» **Supplied data**:
□ □ □ □

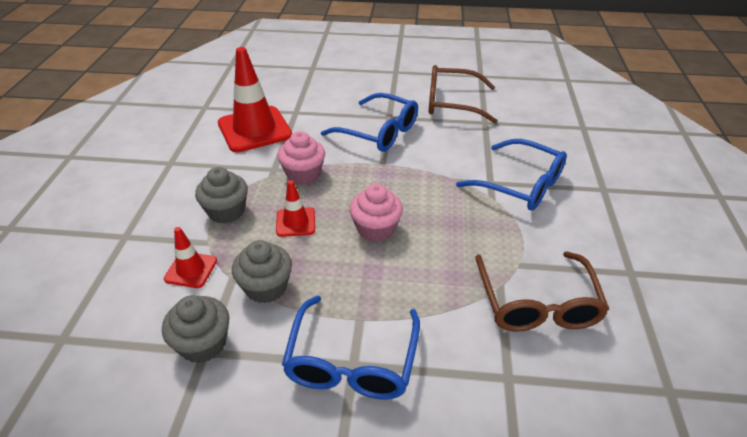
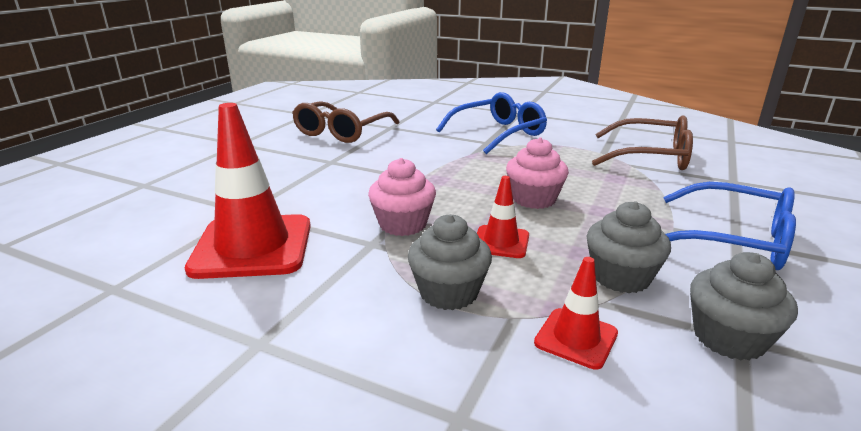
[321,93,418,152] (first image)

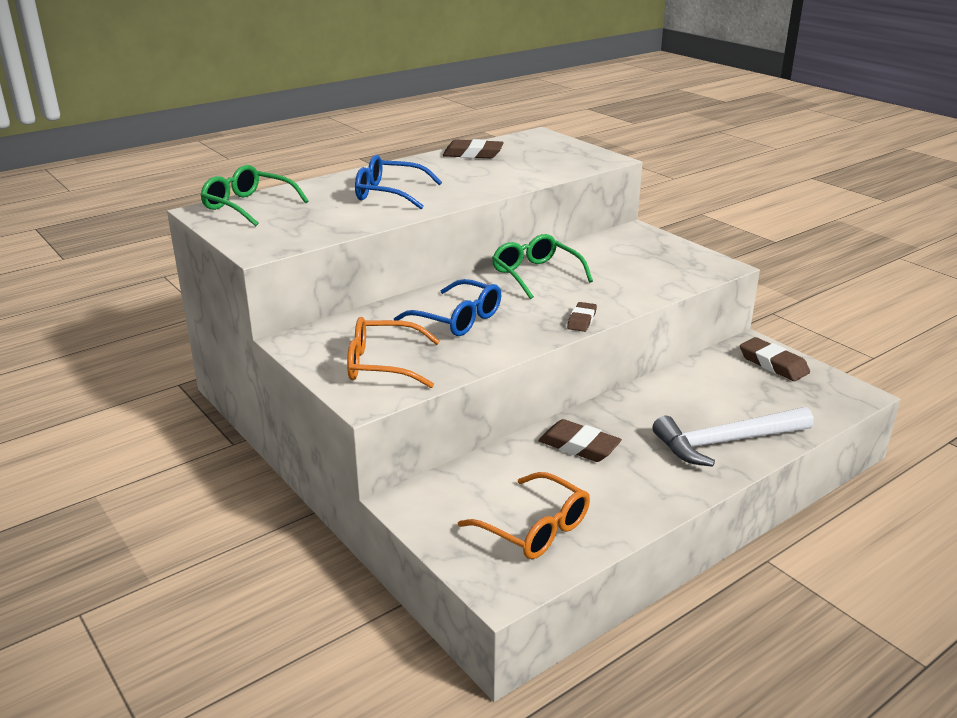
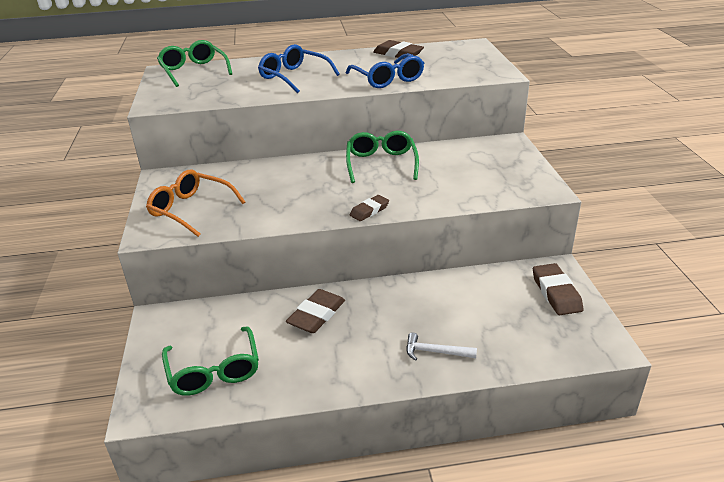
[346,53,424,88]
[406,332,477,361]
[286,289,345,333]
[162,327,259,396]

□ □ □ □

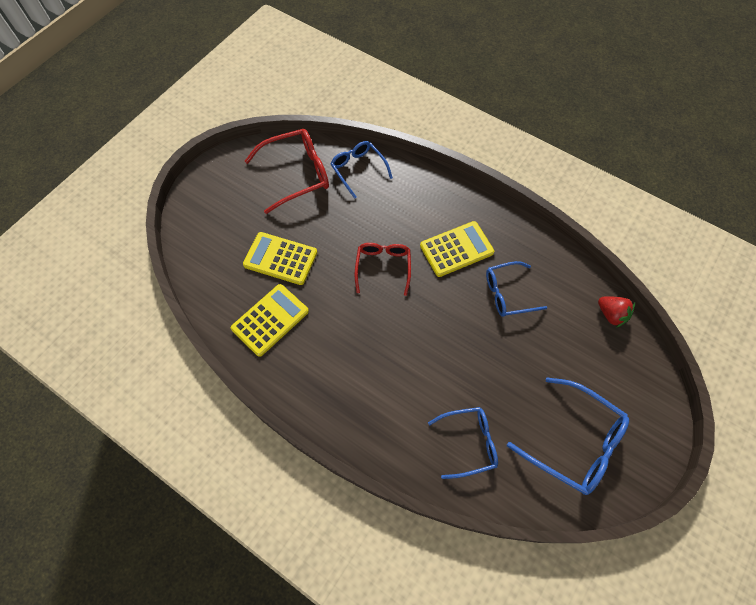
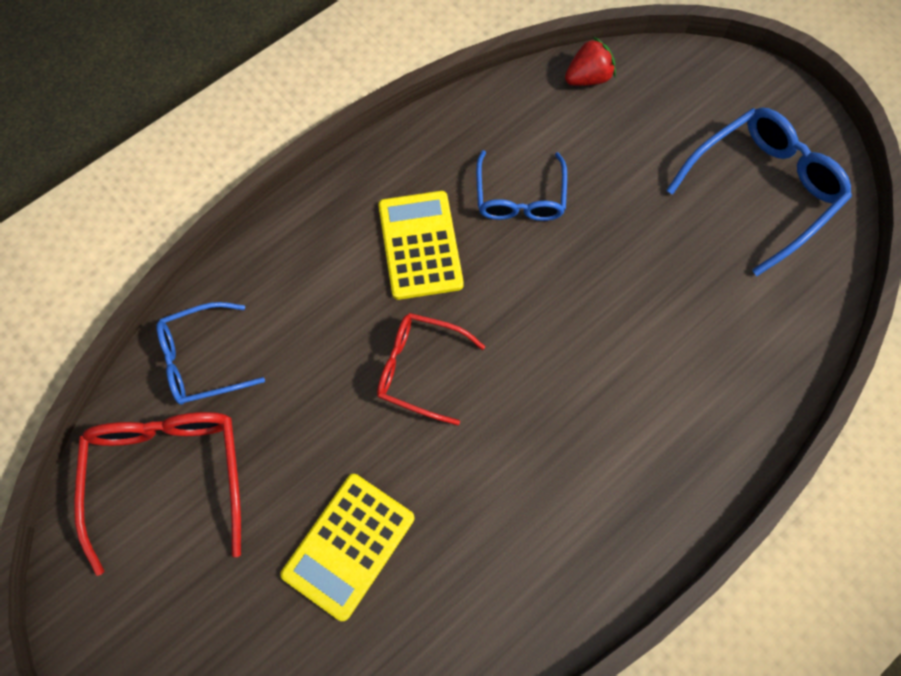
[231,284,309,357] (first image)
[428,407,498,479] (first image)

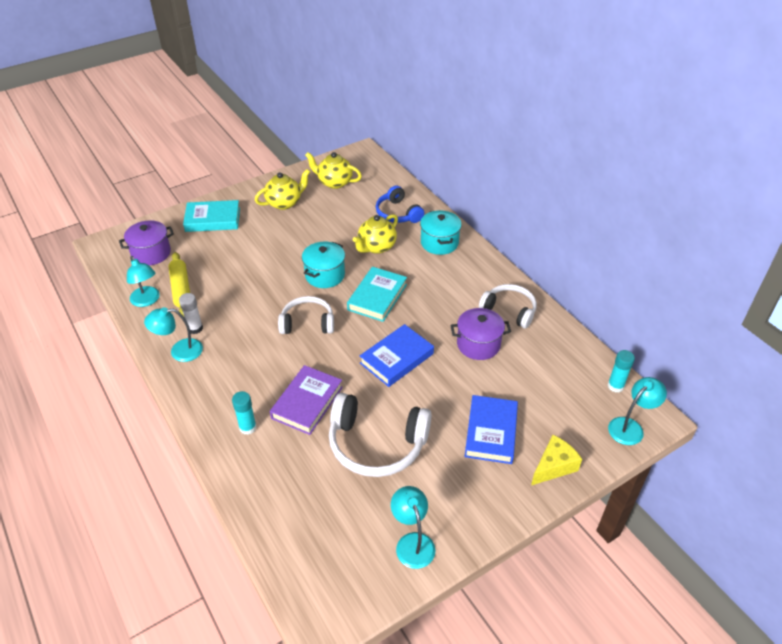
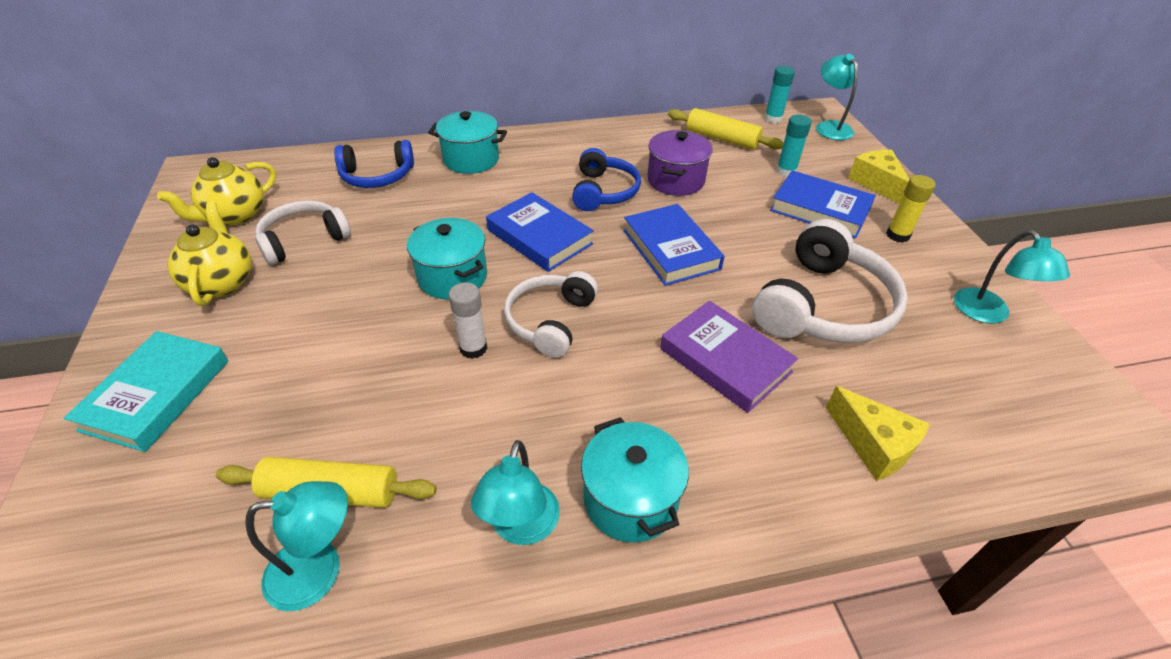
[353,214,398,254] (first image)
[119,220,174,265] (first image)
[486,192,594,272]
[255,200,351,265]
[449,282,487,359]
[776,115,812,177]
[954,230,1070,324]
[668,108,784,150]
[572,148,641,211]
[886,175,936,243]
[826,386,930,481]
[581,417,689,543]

□ □ □ □

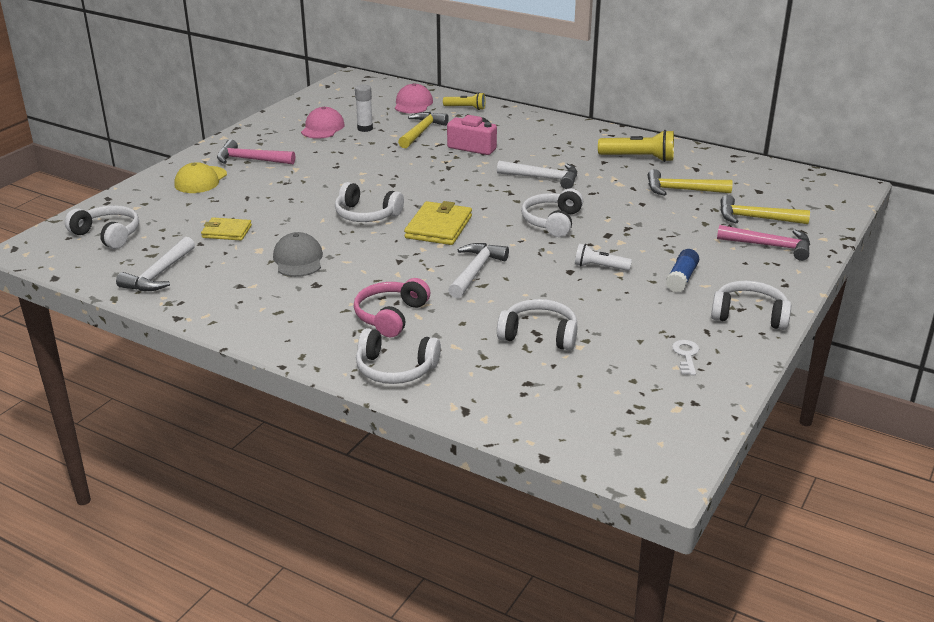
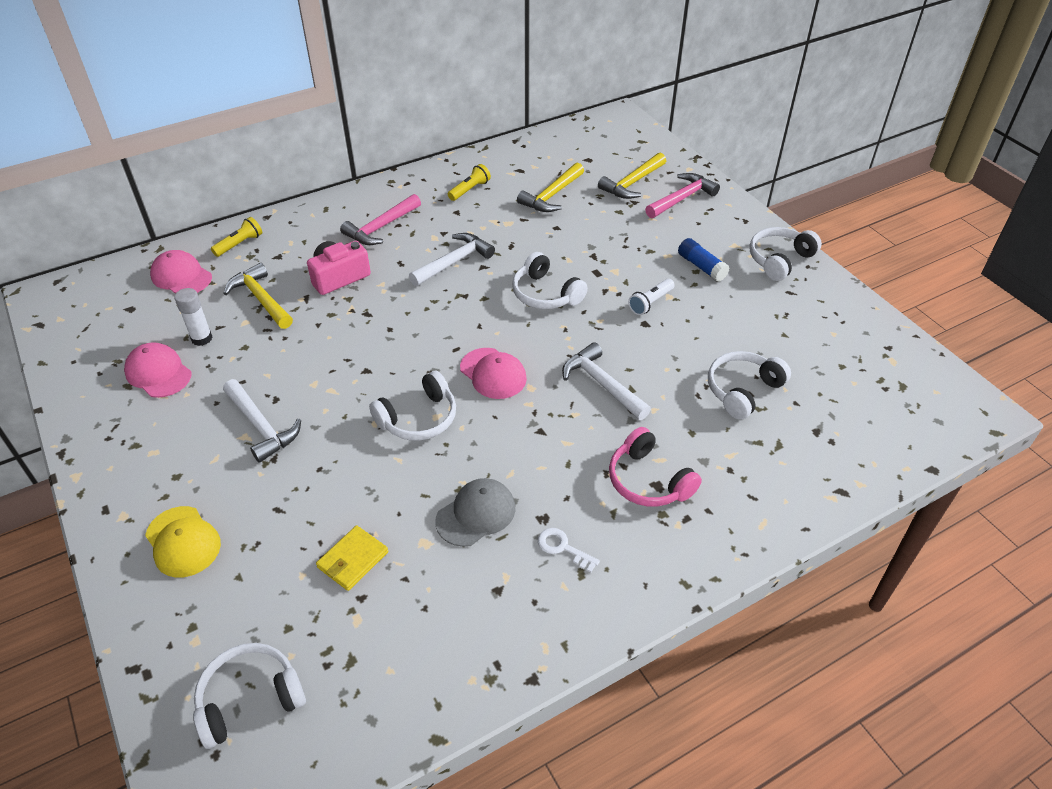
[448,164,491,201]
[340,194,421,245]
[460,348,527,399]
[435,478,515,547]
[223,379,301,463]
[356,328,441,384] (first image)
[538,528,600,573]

□ □ □ □

» **Instructions to follow**:
Within the material above, transcribe exactly the lines that run from the line holding "[255,200,351,265]" through the line holding "[581,417,689,543]".

» **Answer box**:
[255,200,351,265]
[449,282,487,359]
[776,115,812,177]
[954,230,1070,324]
[668,108,784,150]
[572,148,641,211]
[886,175,936,243]
[826,386,930,481]
[581,417,689,543]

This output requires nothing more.